DATA SECTION »
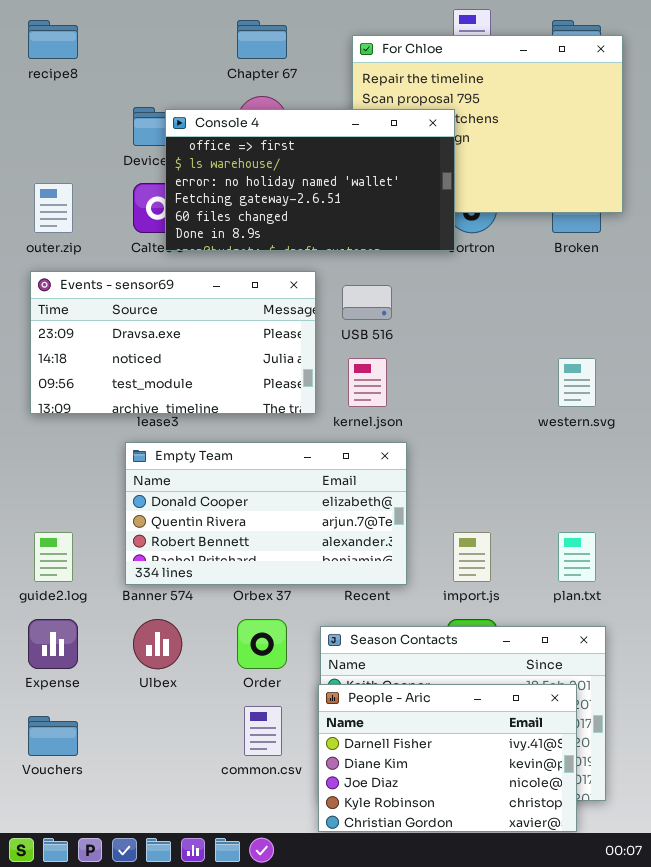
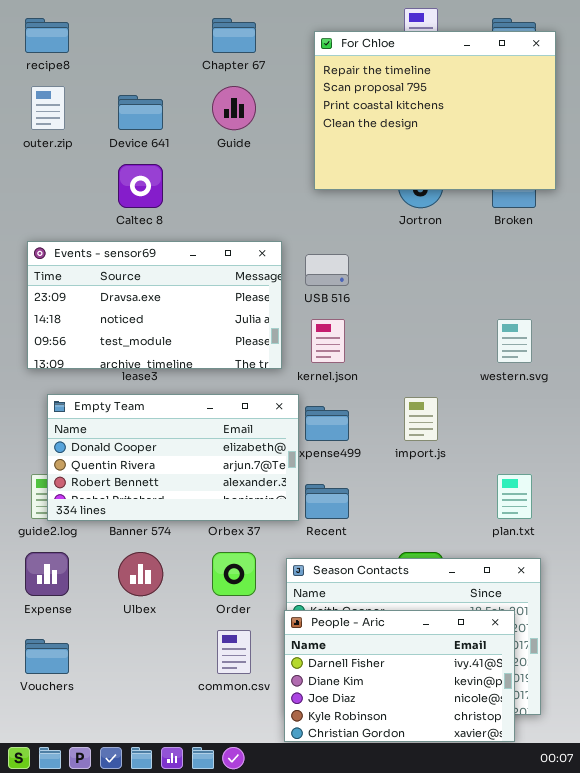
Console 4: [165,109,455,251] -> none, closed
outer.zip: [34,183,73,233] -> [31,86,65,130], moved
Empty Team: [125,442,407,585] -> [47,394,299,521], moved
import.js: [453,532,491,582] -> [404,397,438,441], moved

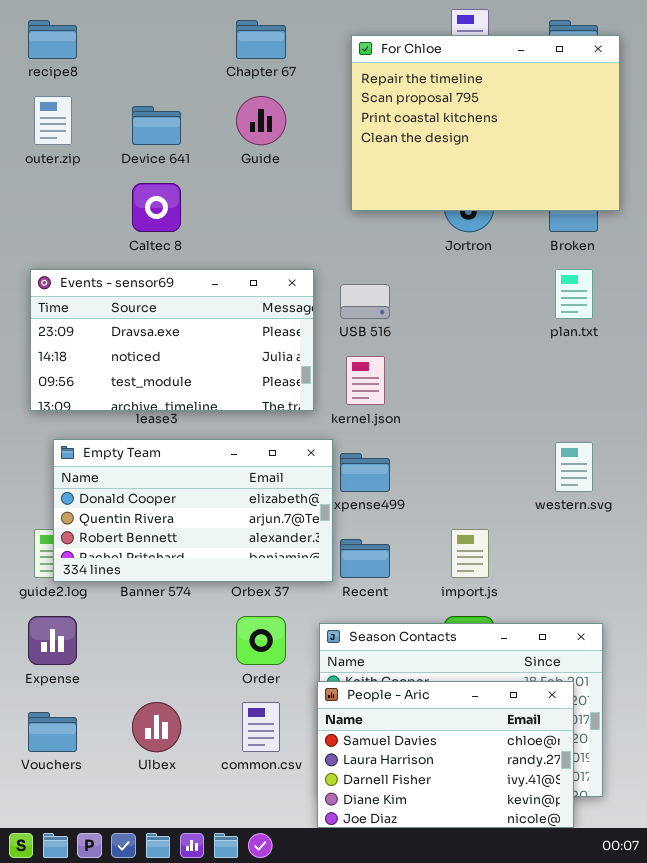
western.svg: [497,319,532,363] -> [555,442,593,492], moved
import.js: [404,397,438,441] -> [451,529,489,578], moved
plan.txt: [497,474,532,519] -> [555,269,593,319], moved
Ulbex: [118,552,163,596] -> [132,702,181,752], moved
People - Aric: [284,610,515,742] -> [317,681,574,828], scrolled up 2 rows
* * *
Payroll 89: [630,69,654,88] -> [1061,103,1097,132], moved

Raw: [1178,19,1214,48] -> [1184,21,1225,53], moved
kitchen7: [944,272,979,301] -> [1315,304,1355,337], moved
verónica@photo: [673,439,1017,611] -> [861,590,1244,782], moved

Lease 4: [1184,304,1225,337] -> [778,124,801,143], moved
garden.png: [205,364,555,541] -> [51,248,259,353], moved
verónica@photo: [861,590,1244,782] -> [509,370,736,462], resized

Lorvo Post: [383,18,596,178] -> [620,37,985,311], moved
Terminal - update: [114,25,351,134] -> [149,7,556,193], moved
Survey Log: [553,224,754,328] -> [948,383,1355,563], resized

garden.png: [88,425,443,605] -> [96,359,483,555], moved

BRIEF » Every line above that holds the word "photo" should be copied out.

TASK OUTPUT »
verónica@photo: [673,439,1017,611] -> [861,590,1244,782], moved
verónica@photo: [861,590,1244,782] -> [509,370,736,462], resized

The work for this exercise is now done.